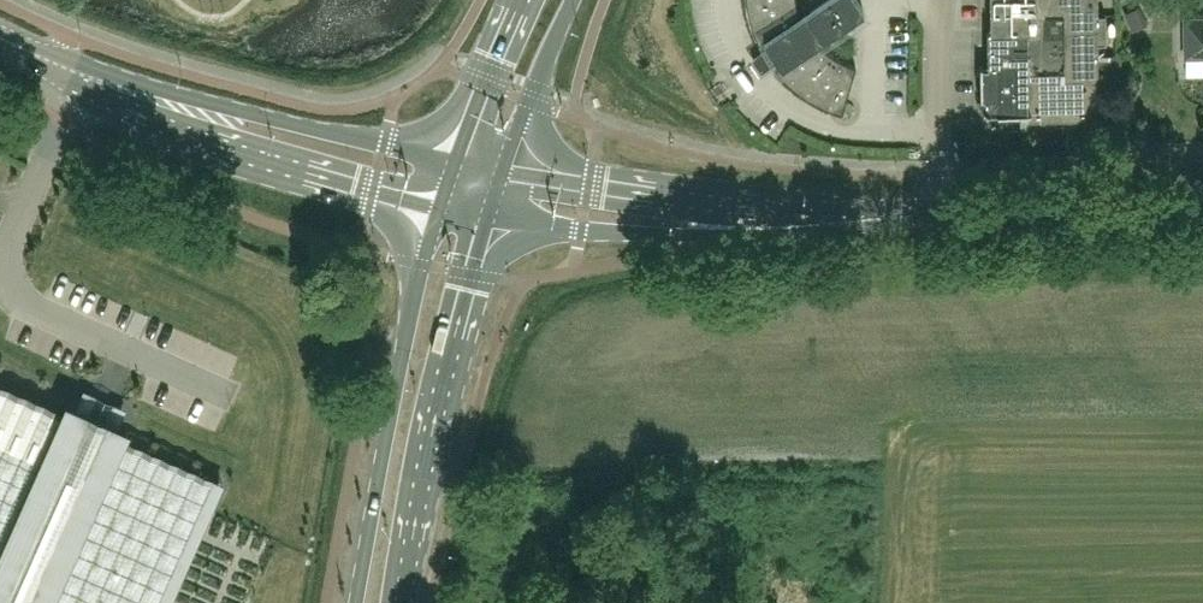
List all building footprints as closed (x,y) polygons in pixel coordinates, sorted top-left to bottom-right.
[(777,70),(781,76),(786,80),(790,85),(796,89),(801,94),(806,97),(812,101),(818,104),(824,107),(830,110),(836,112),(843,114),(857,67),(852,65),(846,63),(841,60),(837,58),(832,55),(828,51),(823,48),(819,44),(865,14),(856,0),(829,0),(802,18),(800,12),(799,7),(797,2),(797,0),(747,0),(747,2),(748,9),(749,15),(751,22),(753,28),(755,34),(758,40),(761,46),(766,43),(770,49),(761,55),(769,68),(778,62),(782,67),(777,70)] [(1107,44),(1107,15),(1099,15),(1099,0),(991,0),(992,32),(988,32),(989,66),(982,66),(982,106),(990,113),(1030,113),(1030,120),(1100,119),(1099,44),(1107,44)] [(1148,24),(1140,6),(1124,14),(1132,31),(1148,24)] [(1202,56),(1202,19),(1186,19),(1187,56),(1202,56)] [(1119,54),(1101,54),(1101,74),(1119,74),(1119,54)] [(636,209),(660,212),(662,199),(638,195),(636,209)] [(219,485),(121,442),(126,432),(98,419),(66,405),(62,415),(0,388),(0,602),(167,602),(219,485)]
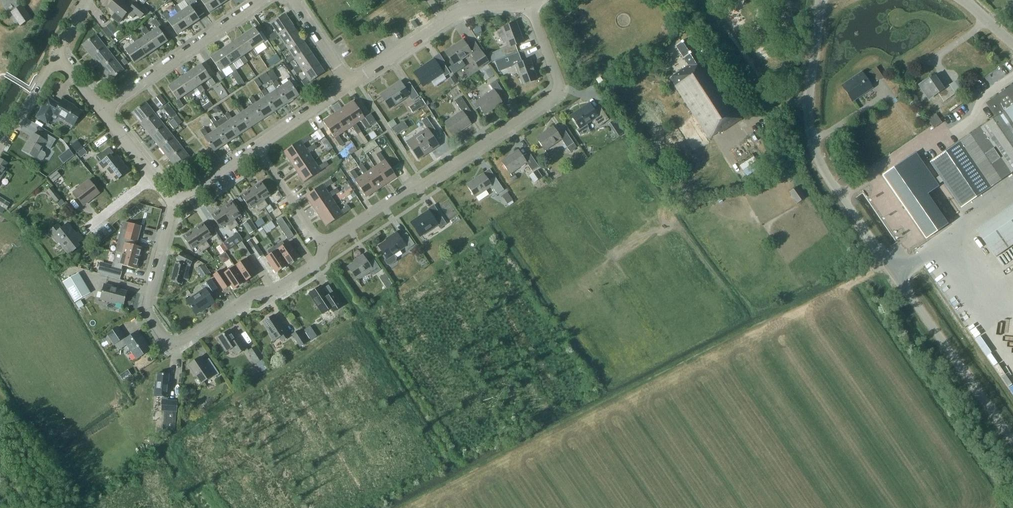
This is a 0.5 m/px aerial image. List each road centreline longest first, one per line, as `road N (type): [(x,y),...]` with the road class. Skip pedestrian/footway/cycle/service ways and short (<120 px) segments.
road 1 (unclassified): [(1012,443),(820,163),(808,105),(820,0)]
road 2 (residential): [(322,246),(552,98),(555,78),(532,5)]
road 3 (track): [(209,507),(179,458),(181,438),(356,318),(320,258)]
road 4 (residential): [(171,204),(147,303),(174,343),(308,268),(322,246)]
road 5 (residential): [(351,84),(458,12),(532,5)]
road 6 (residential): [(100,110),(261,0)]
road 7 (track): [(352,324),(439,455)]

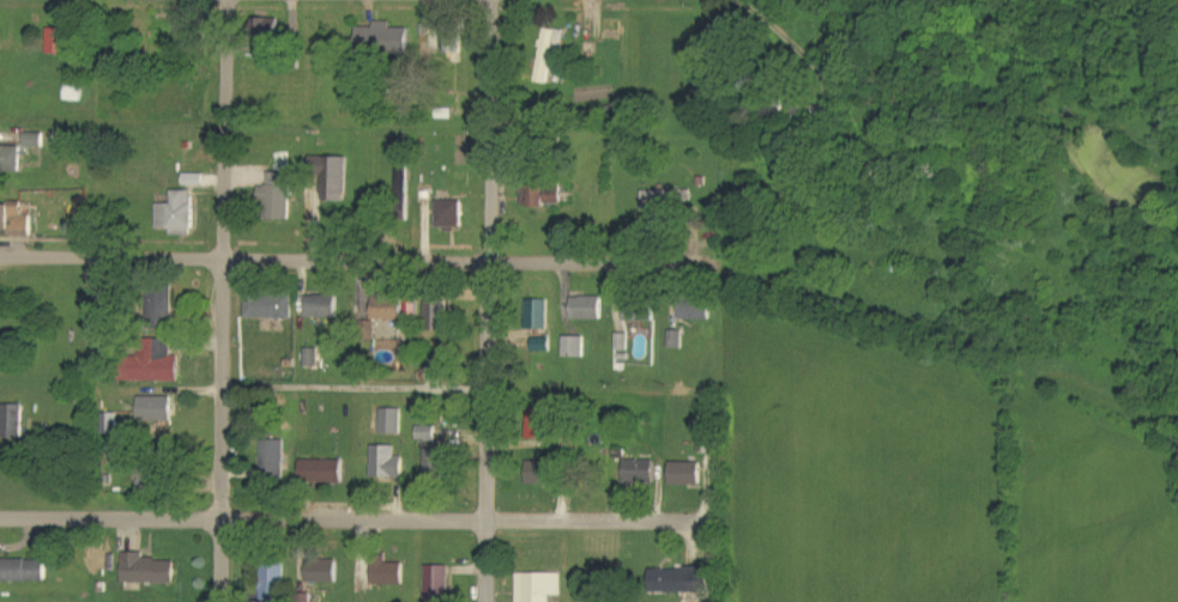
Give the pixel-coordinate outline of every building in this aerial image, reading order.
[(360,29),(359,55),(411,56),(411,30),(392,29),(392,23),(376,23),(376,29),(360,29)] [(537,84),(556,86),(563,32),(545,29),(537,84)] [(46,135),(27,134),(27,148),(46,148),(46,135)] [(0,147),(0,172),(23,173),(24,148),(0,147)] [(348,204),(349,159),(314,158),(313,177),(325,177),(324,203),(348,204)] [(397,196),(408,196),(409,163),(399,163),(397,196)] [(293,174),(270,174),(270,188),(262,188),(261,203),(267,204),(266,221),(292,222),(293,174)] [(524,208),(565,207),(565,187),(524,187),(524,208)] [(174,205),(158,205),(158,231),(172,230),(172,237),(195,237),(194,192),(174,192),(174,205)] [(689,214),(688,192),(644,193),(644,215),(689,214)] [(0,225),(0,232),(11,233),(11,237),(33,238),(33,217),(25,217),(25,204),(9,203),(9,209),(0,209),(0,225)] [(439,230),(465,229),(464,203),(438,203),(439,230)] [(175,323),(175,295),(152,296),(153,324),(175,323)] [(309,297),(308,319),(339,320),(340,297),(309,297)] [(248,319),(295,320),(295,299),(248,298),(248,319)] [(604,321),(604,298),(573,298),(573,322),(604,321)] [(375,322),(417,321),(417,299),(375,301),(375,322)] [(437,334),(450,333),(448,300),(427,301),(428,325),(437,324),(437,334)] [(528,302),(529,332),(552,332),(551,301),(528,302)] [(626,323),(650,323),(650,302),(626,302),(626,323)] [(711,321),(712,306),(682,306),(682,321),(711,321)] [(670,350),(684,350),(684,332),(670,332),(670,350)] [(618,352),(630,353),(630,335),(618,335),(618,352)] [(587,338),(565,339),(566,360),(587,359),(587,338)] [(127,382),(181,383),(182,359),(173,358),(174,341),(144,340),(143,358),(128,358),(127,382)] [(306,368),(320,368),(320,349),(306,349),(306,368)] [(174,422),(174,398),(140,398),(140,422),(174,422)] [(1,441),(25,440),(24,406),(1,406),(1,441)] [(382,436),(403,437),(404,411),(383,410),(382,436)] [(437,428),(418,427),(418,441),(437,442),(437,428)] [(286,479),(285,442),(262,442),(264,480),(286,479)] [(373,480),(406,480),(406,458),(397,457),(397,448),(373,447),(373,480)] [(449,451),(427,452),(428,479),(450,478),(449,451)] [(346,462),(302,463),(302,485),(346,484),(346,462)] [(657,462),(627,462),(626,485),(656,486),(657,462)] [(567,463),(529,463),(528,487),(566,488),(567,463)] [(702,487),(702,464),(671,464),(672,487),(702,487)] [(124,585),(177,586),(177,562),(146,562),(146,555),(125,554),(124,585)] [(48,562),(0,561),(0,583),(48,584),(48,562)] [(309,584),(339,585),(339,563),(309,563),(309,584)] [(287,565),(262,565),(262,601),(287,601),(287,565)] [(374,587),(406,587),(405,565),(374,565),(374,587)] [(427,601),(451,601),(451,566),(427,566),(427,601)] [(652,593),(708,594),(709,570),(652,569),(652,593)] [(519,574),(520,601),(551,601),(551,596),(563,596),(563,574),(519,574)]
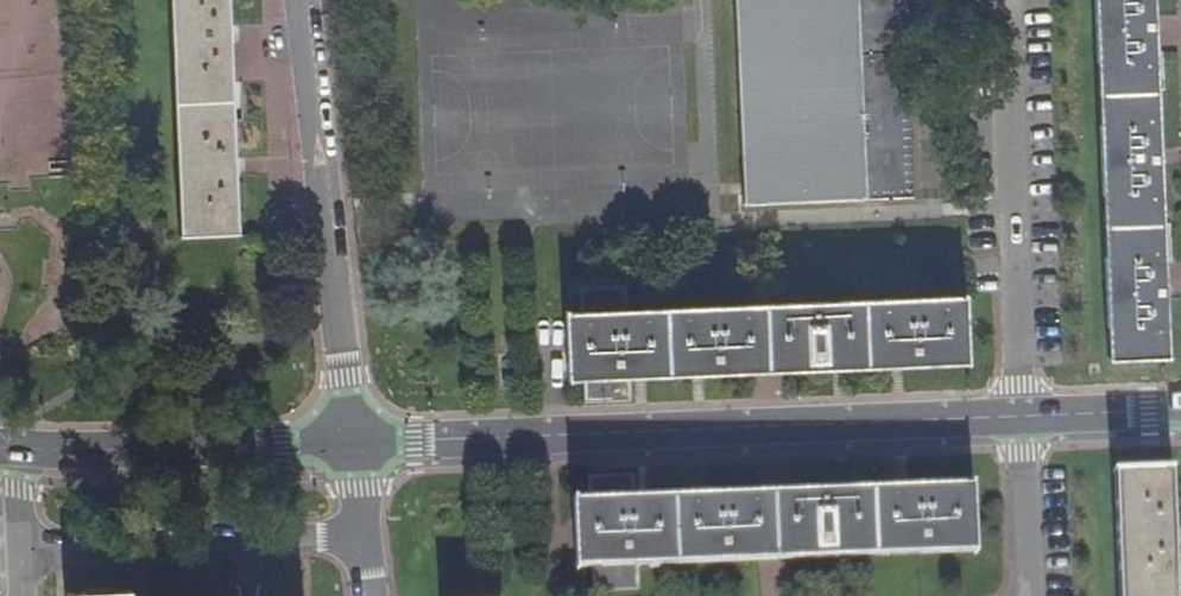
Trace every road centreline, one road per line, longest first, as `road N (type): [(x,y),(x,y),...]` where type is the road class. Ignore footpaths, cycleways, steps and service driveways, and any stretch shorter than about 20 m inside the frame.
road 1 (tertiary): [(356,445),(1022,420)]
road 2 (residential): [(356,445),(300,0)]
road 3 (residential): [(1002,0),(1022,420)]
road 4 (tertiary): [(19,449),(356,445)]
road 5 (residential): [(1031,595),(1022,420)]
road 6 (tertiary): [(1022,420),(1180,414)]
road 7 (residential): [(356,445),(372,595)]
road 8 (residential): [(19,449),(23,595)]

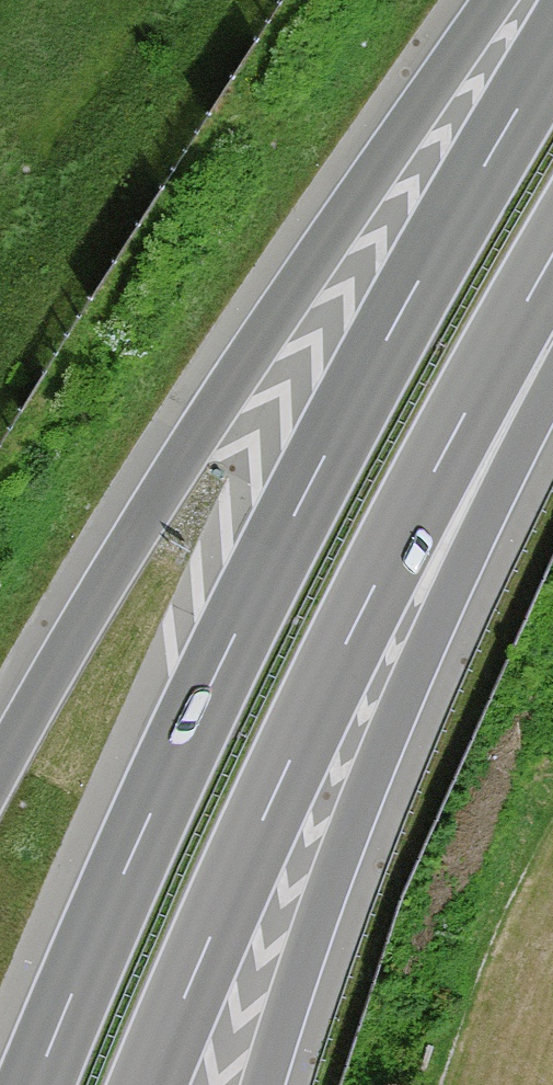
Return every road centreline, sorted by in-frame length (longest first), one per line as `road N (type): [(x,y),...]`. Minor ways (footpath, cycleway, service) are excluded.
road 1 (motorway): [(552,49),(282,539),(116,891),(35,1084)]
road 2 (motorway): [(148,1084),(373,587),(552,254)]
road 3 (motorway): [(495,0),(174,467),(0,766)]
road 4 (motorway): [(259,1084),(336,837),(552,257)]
· · · ·
• [Activity]:
Since only the text is needed, retype the data above exactly and omit the pictures.

• [Exercise result]:
List all building footprints as closed (x,y) polygons in pixel coordinates, sorted top-left to bottom-right.
[(777,70),(781,76),(786,80),(790,85),(796,89),(801,94),(806,97),(812,101),(818,104),(824,107),(830,110),(836,112),(843,114),(857,67),(852,65),(846,63),(841,60),(837,58),(832,55),(828,51),(823,48),(819,44),(865,14),(856,0),(829,0),(802,18),(800,12),(799,7),(797,2),(797,0),(747,0),(747,2),(748,9),(749,15),(751,22),(753,28),(755,34),(758,40),(761,46),(766,43),(770,49),(761,55),(769,68),(778,62),(782,67),(777,70)] [(1107,44),(1107,15),(1099,15),(1099,0),(991,0),(992,32),(988,32),(989,66),(982,66),(982,106),(990,113),(1030,113),(1030,120),(1100,119),(1099,44),(1107,44)] [(1148,24),(1140,6),(1124,14),(1132,31),(1148,24)] [(1202,56),(1202,19),(1186,19),(1187,56),(1202,56)] [(1119,54),(1101,54),(1101,74),(1119,74),(1119,54)] [(636,209),(660,212),(662,199),(638,195),(636,209)] [(219,485),(121,442),(126,432),(98,419),(66,405),(62,415),(0,388),(0,602),(167,602),(219,485)]
This is a 0.5 m/px aerial image. List each road centreline longest first, one per line, as `road N (type): [(x,y),...]` with the road class. Skip pedestrian/footway/cycle/service ways and short (<120 px) segments.
road 1 (unclassified): [(1012,443),(820,163),(808,105),(820,0)]
road 2 (residential): [(322,246),(552,98),(555,78),(532,5)]
road 3 (track): [(209,507),(179,458),(181,438),(356,318),(320,258)]
road 4 (residential): [(171,204),(147,303),(174,343),(308,268),(322,246)]
road 5 (residential): [(351,84),(458,12),(532,5)]
road 6 (residential): [(100,110),(261,0)]
road 7 (track): [(352,324),(439,455)]

Give the pixel-coordinate outline of every building in this aerial image, reading order.
[(360,29),(359,55),(411,56),(411,30),(392,29),(392,23),(376,23),(376,29),(360,29)] [(537,84),(556,86),(563,32),(545,29),(537,84)] [(46,135),(27,134),(27,148),(46,148),(46,135)] [(0,147),(0,172),(23,173),(24,148),(0,147)] [(348,204),(349,159),(314,158),(313,177),(325,177),(324,203),(348,204)] [(397,196),(408,196),(409,163),(399,163),(397,196)] [(293,174),(270,174),(270,188),(262,188),(261,203),(267,204),(266,221),(292,222),(293,174)] [(524,208),(565,207),(565,187),(524,187),(524,208)] [(174,205),(158,205),(158,231),(172,230),(172,237),(195,237),(194,192),(174,192),(174,205)] [(689,214),(688,192),(644,193),(644,215),(689,214)] [(0,225),(0,232),(11,233),(11,237),(33,238),(33,217),(25,217),(25,204),(9,203),(9,209),(0,209),(0,225)] [(439,230),(465,229),(464,203),(438,203),(439,230)] [(175,323),(175,295),(152,296),(153,324),(175,323)] [(309,297),(308,319),(339,320),(340,297),(309,297)] [(248,319),(295,320),(295,299),(248,298),(248,319)] [(604,321),(604,298),(573,298),(573,322),(604,321)] [(375,322),(417,321),(417,299),(375,301),(375,322)] [(437,334),(450,333),(448,300),(427,301),(428,325),(437,324),(437,334)] [(528,302),(529,332),(552,332),(551,301),(528,302)] [(626,323),(650,323),(650,302),(626,302),(626,323)] [(711,321),(712,306),(682,306),(682,321),(711,321)] [(670,350),(684,350),(684,332),(670,332),(670,350)] [(618,352),(630,353),(630,335),(618,335),(618,352)] [(587,338),(565,339),(566,360),(587,359),(587,338)] [(127,382),(181,383),(182,359),(173,358),(174,341),(144,340),(143,358),(128,358),(127,382)] [(306,368),(320,368),(320,349),(306,349),(306,368)] [(174,422),(174,398),(140,398),(140,422),(174,422)] [(1,441),(25,440),(24,406),(1,406),(1,441)] [(382,436),(403,437),(404,411),(383,410),(382,436)] [(437,428),(418,427),(418,441),(437,442),(437,428)] [(286,479),(285,442),(262,442),(264,480),(286,479)] [(373,480),(406,480),(406,458),(397,457),(397,448),(373,447),(373,480)] [(449,451),(427,452),(428,479),(450,478),(449,451)] [(346,462),(302,463),(302,485),(346,484),(346,462)] [(657,462),(627,462),(626,485),(656,486),(657,462)] [(567,463),(529,463),(528,487),(566,488),(567,463)] [(702,487),(702,464),(671,464),(672,487),(702,487)] [(124,585),(177,586),(177,562),(146,562),(146,555),(125,554),(124,585)] [(48,562),(0,561),(0,583),(48,584),(48,562)] [(309,584),(339,585),(339,563),(309,563),(309,584)] [(287,565),(262,565),(262,601),(287,601),(287,565)] [(374,587),(406,587),(405,565),(374,565),(374,587)] [(427,601),(451,601),(451,566),(427,566),(427,601)] [(652,593),(708,594),(709,570),(652,569),(652,593)] [(519,574),(520,601),(551,601),(551,596),(563,596),(563,574),(519,574)]
Trace every road centreline, one road per line, longest first, as `road N (type): [(x,y),(x,y),...]` where type is the road class. Ignore footpaths, cycleways, steps and service driveways, and any stretch shorter than about 20 m inside the frame.
road 1 (tertiary): [(356,445),(1022,420)]
road 2 (residential): [(356,445),(300,0)]
road 3 (residential): [(1002,0),(1022,420)]
road 4 (tertiary): [(19,449),(356,445)]
road 5 (residential): [(1031,595),(1022,420)]
road 6 (tertiary): [(1022,420),(1180,414)]
road 7 (residential): [(356,445),(372,595)]
road 8 (residential): [(19,449),(23,595)]

Return every road centreline, sorted by in-frame length (longest first), one per line as `road N (type): [(x,y),...]`. Minor ways (footpath, cycleway, service) are excluded.
road 1 (motorway): [(552,49),(282,539),(116,891),(35,1084)]
road 2 (motorway): [(148,1084),(373,587),(552,254)]
road 3 (motorway): [(495,0),(174,467),(0,766)]
road 4 (motorway): [(259,1084),(336,837),(552,257)]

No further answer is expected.